## Input for this task

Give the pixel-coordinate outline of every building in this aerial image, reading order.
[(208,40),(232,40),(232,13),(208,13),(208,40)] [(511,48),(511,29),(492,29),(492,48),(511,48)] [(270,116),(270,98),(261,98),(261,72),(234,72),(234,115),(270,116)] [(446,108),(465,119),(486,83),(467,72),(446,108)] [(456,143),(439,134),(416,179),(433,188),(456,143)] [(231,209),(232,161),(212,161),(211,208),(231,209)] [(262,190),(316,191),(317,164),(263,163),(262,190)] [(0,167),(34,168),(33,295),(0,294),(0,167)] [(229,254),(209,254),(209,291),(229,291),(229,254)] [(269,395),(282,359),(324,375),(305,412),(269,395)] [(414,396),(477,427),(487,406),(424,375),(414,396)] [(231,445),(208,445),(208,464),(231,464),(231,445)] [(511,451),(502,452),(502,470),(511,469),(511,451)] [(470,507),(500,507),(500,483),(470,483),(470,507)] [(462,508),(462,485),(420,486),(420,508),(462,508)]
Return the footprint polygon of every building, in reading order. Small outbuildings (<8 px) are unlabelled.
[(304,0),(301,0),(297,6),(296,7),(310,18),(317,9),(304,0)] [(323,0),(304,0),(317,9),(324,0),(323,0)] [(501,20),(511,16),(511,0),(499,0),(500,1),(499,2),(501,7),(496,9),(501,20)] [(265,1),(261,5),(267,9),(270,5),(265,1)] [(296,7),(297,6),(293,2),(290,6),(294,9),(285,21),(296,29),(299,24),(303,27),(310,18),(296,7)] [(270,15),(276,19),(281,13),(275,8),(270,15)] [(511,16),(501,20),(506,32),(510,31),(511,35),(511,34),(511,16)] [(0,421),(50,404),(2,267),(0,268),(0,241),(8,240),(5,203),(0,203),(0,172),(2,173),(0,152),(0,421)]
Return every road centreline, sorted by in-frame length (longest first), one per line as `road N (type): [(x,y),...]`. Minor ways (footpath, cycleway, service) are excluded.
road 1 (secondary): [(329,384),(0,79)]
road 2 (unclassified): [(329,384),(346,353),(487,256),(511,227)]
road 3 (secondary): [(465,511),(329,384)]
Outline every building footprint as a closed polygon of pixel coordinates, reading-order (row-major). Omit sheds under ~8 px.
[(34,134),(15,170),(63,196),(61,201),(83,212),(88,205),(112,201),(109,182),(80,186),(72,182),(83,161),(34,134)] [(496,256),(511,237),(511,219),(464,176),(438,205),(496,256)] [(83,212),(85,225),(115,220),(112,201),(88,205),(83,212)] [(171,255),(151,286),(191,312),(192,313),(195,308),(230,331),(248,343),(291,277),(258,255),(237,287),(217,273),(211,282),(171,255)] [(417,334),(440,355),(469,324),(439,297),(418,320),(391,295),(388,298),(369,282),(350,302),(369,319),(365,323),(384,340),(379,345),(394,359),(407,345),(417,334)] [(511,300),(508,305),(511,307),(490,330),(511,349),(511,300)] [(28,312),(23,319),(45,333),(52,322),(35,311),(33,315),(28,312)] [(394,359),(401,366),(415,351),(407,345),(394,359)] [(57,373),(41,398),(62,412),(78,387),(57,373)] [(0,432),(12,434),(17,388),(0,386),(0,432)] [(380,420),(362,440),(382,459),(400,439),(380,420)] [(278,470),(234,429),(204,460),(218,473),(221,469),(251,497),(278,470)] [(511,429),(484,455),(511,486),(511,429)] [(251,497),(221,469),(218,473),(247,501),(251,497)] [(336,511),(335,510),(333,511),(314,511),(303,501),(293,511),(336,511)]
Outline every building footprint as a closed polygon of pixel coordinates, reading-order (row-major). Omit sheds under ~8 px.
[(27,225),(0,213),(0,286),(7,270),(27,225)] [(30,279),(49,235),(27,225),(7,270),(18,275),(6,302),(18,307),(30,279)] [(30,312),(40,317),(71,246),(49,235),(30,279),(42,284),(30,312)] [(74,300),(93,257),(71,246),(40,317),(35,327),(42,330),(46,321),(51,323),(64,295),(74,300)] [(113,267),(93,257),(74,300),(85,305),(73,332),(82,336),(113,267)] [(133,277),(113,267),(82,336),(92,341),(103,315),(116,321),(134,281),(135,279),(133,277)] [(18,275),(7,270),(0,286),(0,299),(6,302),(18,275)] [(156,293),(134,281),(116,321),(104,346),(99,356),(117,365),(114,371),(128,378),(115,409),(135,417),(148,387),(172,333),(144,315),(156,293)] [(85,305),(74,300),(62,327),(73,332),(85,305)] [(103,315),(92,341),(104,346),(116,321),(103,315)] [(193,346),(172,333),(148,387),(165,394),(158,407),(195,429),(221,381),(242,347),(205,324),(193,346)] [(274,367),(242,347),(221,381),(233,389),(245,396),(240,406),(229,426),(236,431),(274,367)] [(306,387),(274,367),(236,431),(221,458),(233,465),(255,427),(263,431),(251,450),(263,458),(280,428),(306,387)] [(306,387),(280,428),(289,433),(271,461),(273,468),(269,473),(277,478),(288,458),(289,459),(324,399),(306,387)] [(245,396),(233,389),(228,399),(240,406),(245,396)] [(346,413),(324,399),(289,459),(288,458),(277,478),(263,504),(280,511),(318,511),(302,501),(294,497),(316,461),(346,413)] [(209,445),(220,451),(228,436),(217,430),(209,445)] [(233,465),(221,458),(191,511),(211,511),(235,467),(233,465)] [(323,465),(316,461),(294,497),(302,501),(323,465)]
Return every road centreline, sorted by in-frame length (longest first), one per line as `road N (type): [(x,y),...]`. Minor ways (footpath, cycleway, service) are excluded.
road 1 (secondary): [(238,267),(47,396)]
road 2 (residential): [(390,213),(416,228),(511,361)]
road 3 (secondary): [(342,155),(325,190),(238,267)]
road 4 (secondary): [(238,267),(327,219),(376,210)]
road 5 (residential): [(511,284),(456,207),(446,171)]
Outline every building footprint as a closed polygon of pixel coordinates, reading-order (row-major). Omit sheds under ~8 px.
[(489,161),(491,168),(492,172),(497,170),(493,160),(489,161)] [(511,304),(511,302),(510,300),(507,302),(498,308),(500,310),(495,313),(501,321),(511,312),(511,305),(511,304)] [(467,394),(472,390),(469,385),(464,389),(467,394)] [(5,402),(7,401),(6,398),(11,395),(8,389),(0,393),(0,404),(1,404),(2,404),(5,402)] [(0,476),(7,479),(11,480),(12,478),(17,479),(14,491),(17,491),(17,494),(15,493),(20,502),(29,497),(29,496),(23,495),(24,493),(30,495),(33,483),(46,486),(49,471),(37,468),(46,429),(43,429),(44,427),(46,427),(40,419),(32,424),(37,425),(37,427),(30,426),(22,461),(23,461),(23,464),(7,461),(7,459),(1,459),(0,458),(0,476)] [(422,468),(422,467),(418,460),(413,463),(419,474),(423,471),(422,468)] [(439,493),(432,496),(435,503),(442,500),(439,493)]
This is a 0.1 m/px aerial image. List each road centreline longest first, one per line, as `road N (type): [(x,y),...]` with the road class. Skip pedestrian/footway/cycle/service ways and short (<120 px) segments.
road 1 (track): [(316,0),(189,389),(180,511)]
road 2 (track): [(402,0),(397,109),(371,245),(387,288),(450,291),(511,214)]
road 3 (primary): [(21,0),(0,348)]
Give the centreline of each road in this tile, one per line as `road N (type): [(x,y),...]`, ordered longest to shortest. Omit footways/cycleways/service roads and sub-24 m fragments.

## To do
Can you quote the lines from the line with "Return the footprint" up to and including the line with "road 3 (secondary): [(465,511),(329,384)]", word for word?

## Response for this exercise
Return the footprint polygon of every building, in reading order. Small outbuildings (<8 px) are unlabelled.
[(304,0),(301,0),(297,6),(296,7),(310,18),(317,9),(304,0)] [(323,0),(304,0),(317,9),(324,0),(323,0)] [(501,20),(511,16),(511,0),(499,0),(500,1),(499,2),(501,7),(496,9),(501,20)] [(265,1),(261,5),(267,9),(270,5),(265,1)] [(296,7),(297,6),(293,2),(290,6),(294,9),(285,21),(296,29),(299,24),(303,27),(310,18),(296,7)] [(270,15),(276,19),(281,13),(275,8),(270,15)] [(511,16),(501,20),(506,32),(510,31),(511,35),(511,34),(511,16)] [(0,421),(50,404),(2,267),(0,268),(0,241),(8,240),(5,203),(0,203),(0,172),(2,173),(0,152),(0,421)]
Return every road centreline, sorted by in-frame length (longest first), one per line as `road N (type): [(x,y),...]`. Minor ways (footpath, cycleway, service) are excluded.
road 1 (secondary): [(329,384),(0,79)]
road 2 (unclassified): [(329,384),(346,353),(487,256),(511,227)]
road 3 (secondary): [(465,511),(329,384)]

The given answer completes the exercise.